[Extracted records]

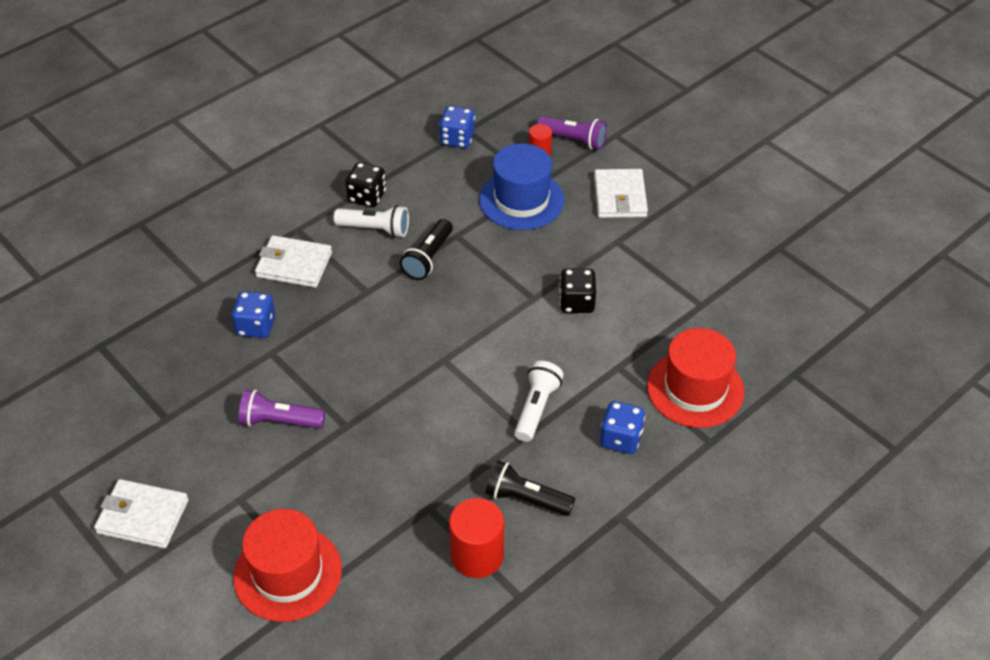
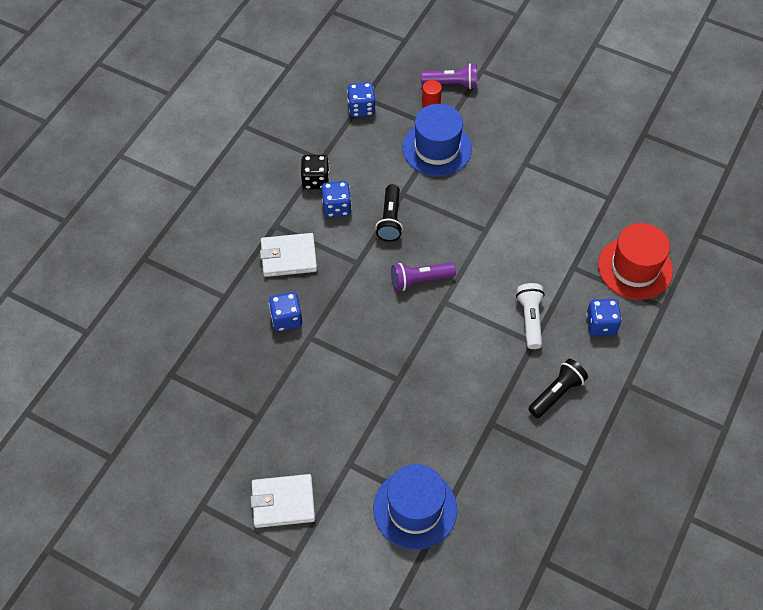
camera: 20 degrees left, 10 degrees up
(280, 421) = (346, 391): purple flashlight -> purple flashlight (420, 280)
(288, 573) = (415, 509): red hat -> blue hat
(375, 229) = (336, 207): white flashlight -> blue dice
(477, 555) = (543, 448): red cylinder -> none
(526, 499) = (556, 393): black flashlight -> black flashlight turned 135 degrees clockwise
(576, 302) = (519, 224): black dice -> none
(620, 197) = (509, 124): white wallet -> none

What is needed: Reproduce each entry exactly as given; no pictures, please.

Task result:
camera: 20 degrees left, 10 degrees up
(280, 421) = (346, 391): purple flashlight -> purple flashlight (420, 280)
(288, 573) = (415, 509): red hat -> blue hat
(375, 229) = (336, 207): white flashlight -> blue dice
(477, 555) = (543, 448): red cylinder -> none
(526, 499) = (556, 393): black flashlight -> black flashlight turned 135 degrees clockwise
(576, 302) = (519, 224): black dice -> none
(620, 197) = (509, 124): white wallet -> none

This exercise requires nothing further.